Records for the exercise
Segment Open

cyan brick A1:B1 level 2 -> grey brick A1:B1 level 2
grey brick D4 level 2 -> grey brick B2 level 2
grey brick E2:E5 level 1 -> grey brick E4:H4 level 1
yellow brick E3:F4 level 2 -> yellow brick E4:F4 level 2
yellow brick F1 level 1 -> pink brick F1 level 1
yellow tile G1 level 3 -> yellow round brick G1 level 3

Segment Closed
Segment Open

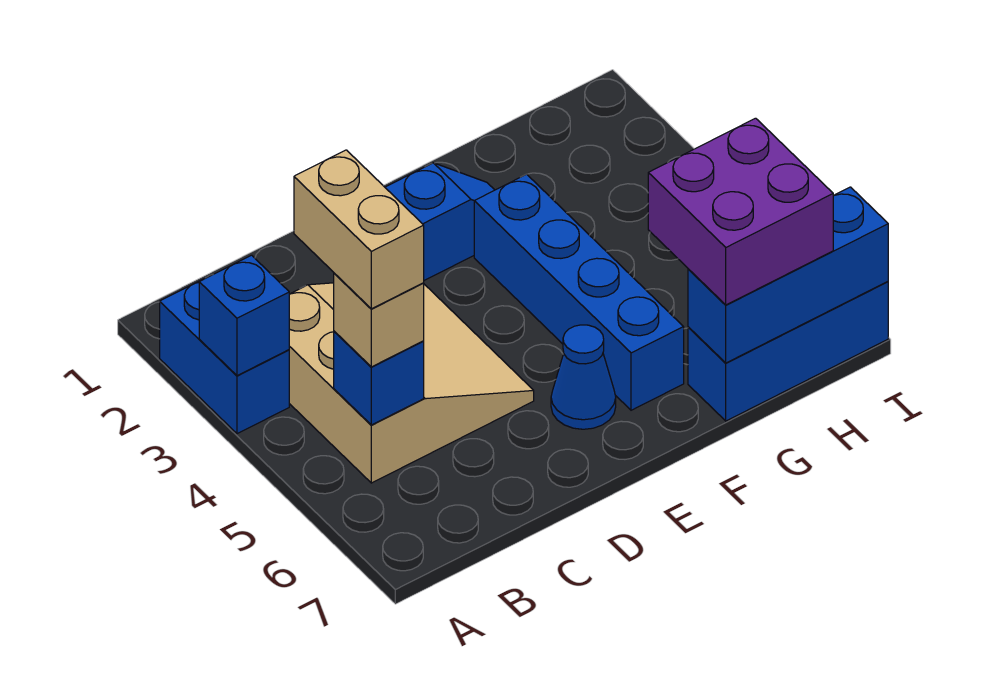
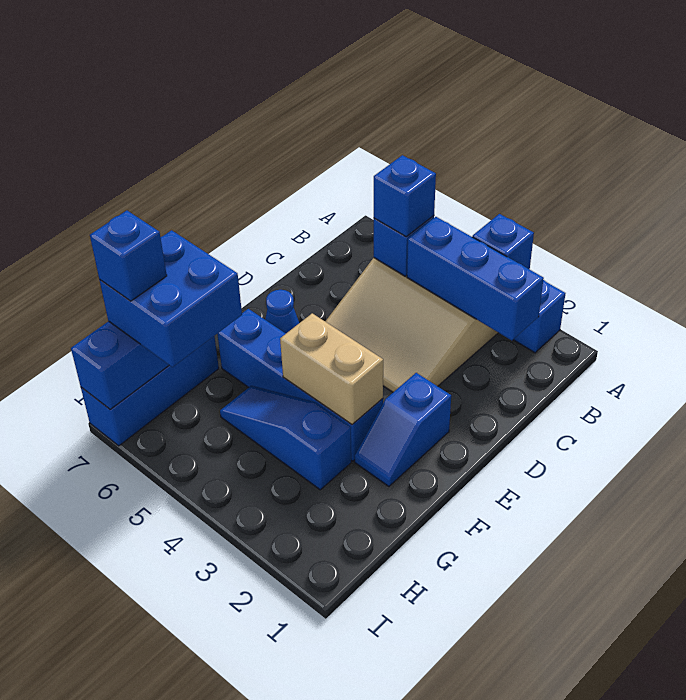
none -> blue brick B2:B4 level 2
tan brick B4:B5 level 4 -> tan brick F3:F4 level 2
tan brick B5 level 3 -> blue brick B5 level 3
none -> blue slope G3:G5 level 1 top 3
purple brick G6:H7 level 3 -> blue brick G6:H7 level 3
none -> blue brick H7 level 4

Segment Closed
Segment Open

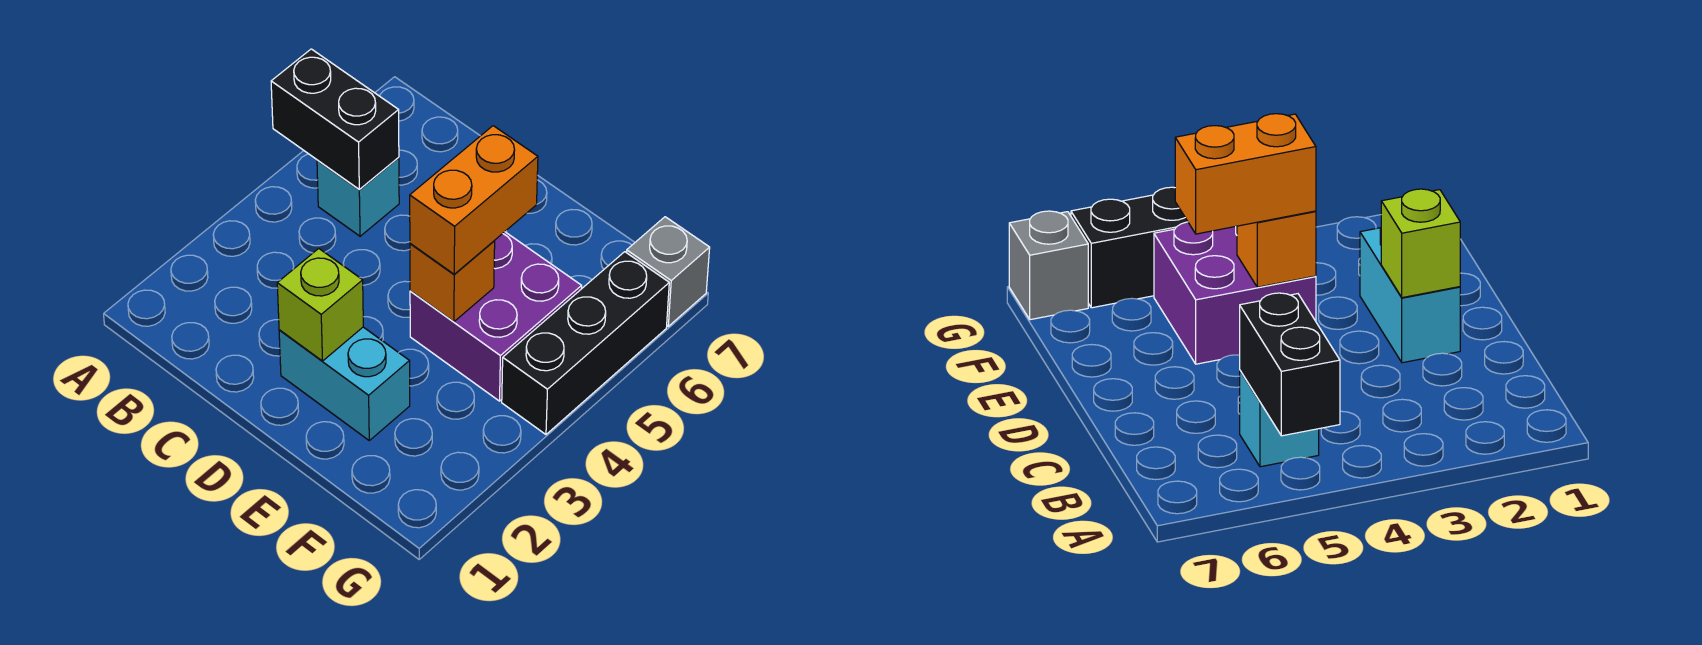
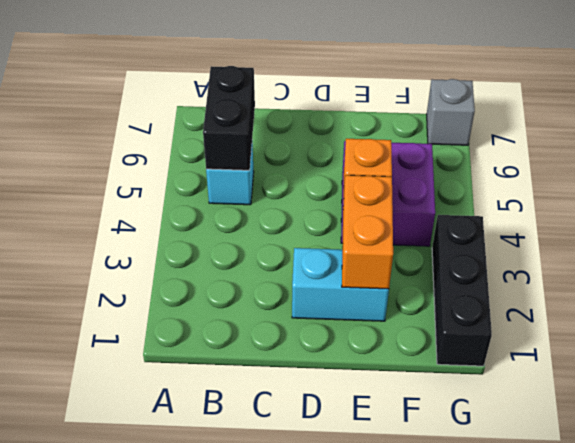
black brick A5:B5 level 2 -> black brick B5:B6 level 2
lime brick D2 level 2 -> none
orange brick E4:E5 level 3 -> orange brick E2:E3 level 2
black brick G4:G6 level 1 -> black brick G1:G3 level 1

Segment Closed

What to produce
Extract the lines of the preceding material that run from the line with "cyan brick A1:B1" through the line with "yellow tile G1", inclusive, reproducing them exactly and adding nothing.

Solved problem
cyan brick A1:B1 level 2 -> grey brick A1:B1 level 2
grey brick D4 level 2 -> grey brick B2 level 2
grey brick E2:E5 level 1 -> grey brick E4:H4 level 1
yellow brick E3:F4 level 2 -> yellow brick E4:F4 level 2
yellow brick F1 level 1 -> pink brick F1 level 1
yellow tile G1 level 3 -> yellow round brick G1 level 3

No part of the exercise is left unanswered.